▶ [Record set]

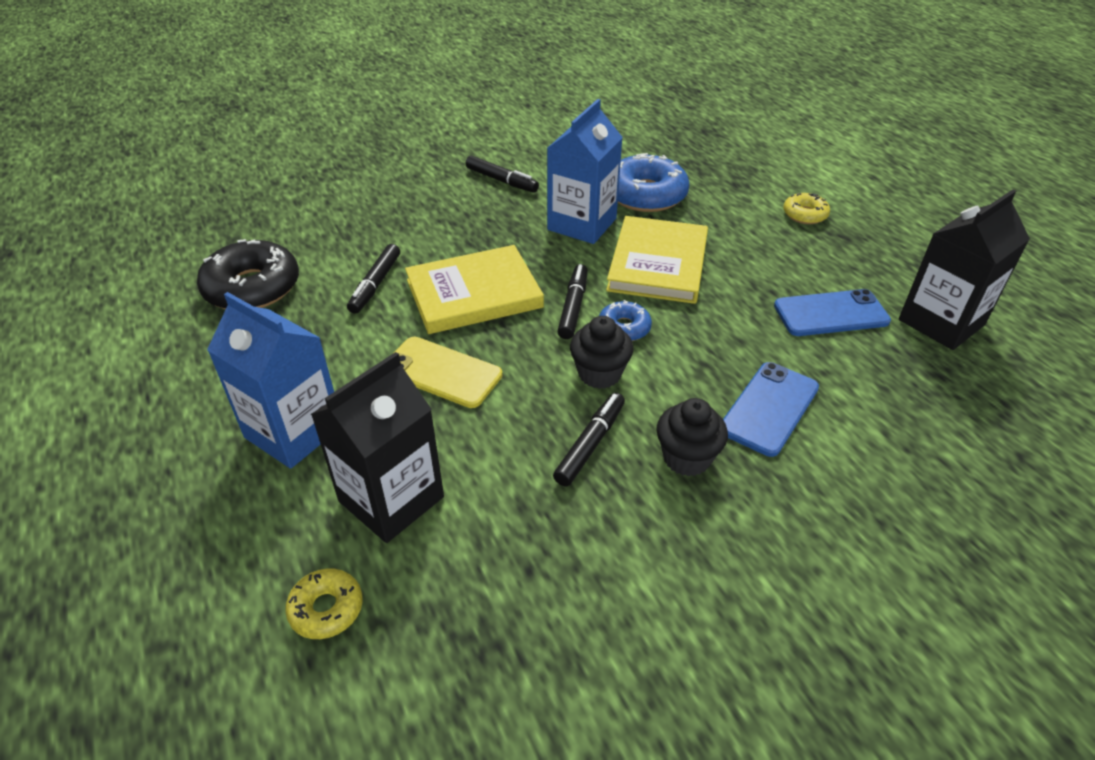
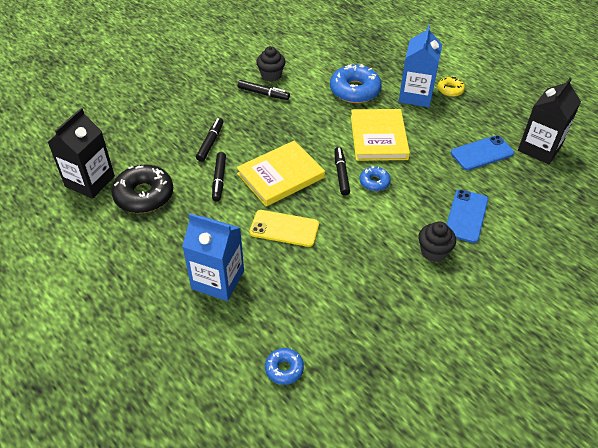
camera: 15 degrees left, 5 degrees up
yellow donut [285,568,363,639] -> blue donut [265,348,304,385]
black carton [311,352,444,543] -> black carton moved to [48,108,115,199]
blue carton [547,99,623,244] -> blue carton moved to [399,25,442,107]
black marker [553,393,625,486] -> black marker moved to [196,118,224,162]
black cupcake [570,316,633,389] -> black cupcake moved to [256,46,285,82]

▶ [To-do item] List every line in the records above that contains the word "moved".

▶ [Answer space]
black carton [311,352,444,543] -> black carton moved to [48,108,115,199]
blue carton [547,99,623,244] -> blue carton moved to [399,25,442,107]
black marker [553,393,625,486] -> black marker moved to [196,118,224,162]
black cupcake [570,316,633,389] -> black cupcake moved to [256,46,285,82]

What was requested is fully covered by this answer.